- _SUPPLIED RECORDS_
________

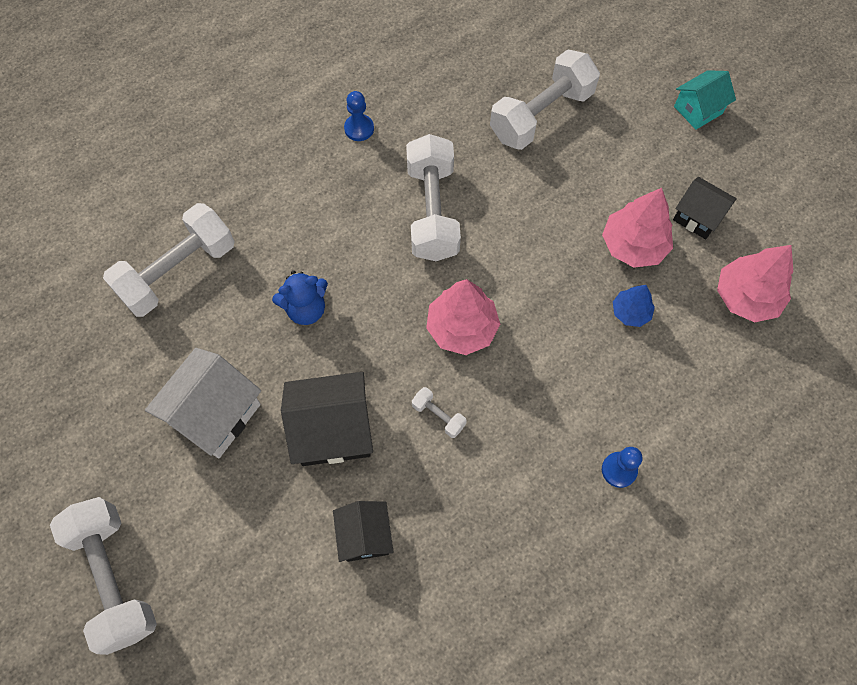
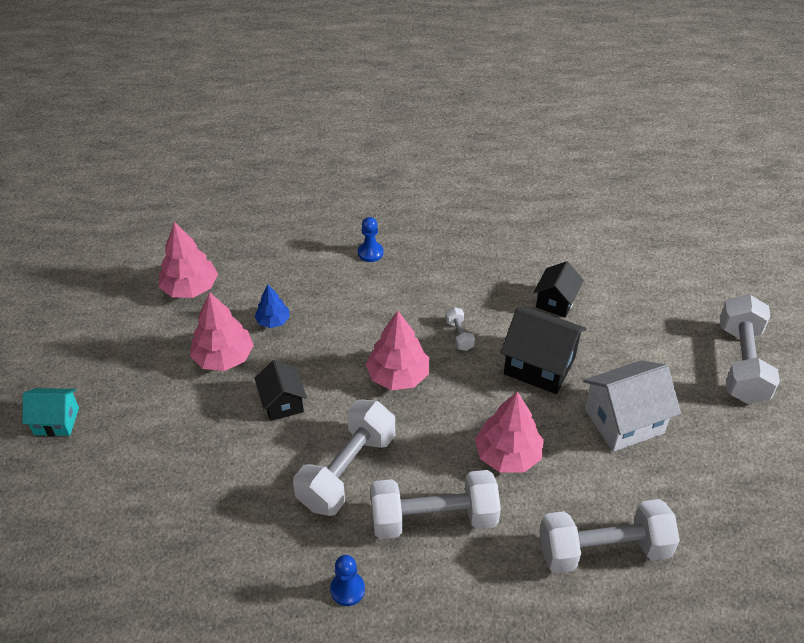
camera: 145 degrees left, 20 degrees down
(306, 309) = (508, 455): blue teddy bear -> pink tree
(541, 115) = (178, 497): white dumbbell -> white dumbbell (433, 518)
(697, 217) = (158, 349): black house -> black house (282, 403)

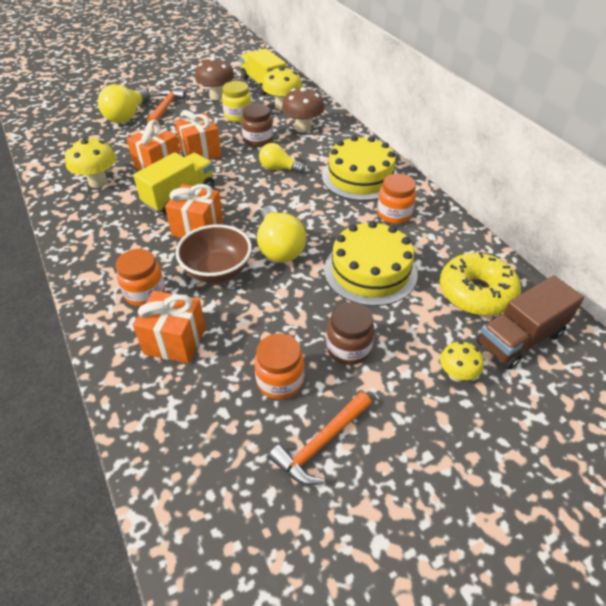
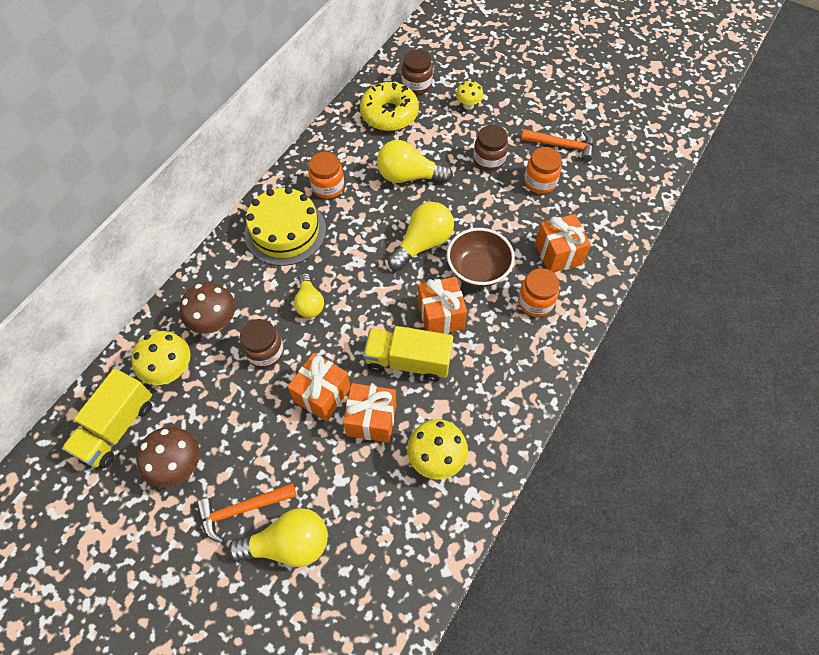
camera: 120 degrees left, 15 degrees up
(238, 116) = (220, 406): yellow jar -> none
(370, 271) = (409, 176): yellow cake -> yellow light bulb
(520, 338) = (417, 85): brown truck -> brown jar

________

- _WORK INSTRUCTIONS_
The response should contain only a verbatim copy of the lines from the line with "camera: 120 degrees left, 15 degrees up" to the final line of the records.

- _OUTPUT BELOW_
camera: 120 degrees left, 15 degrees up
(238, 116) = (220, 406): yellow jar -> none
(370, 271) = (409, 176): yellow cake -> yellow light bulb
(520, 338) = (417, 85): brown truck -> brown jar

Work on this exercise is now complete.